Given data>
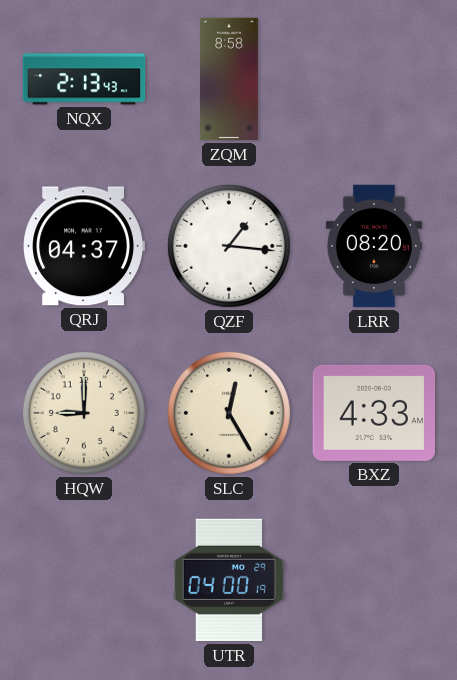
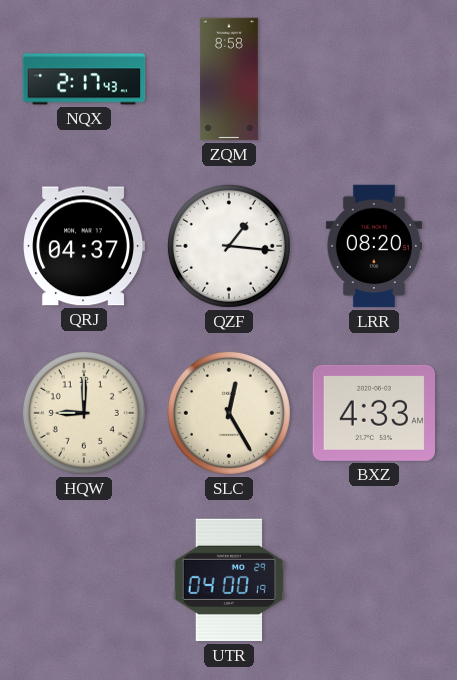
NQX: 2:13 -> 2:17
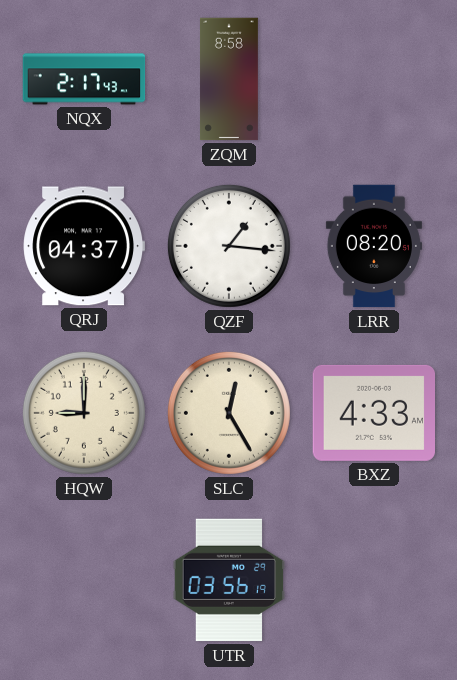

...

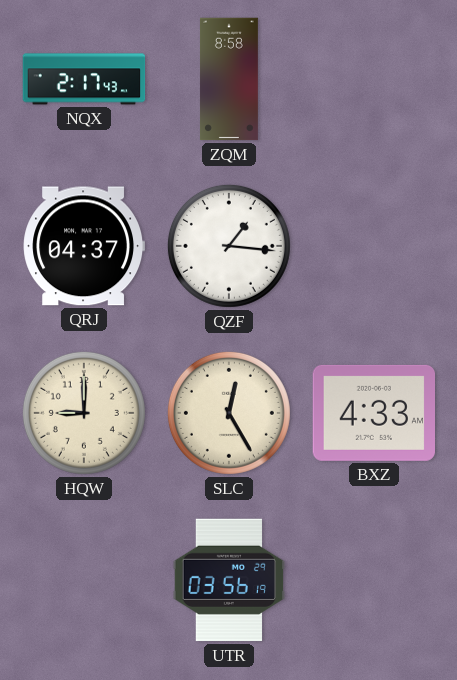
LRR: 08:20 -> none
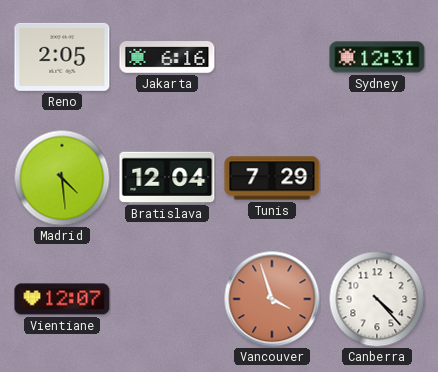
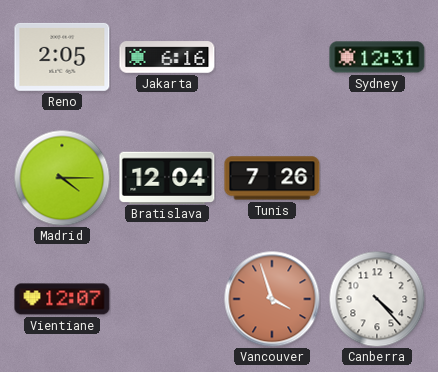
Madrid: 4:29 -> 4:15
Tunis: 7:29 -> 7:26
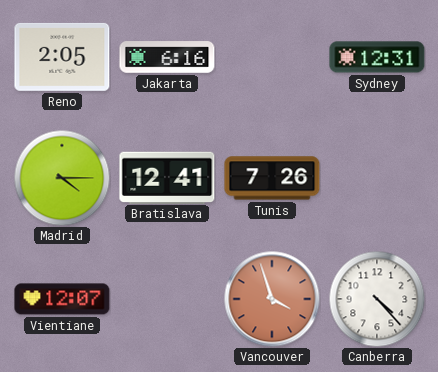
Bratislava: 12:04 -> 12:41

What is required>
Rewrite the stretch of data from the line containing "Madrid: 4:29 -> 4:15" through the line containing "Bratislava: 12:04 -> 12:41", multiplying each number in the clock times by 1.05 and rounding to whole numbers, with halves rounded up. Omit the pictures from your answer.

Written response>
Madrid: 4:30 -> 4:16
Tunis: 7:30 -> 7:27
Bratislava: 13:4 -> 13:43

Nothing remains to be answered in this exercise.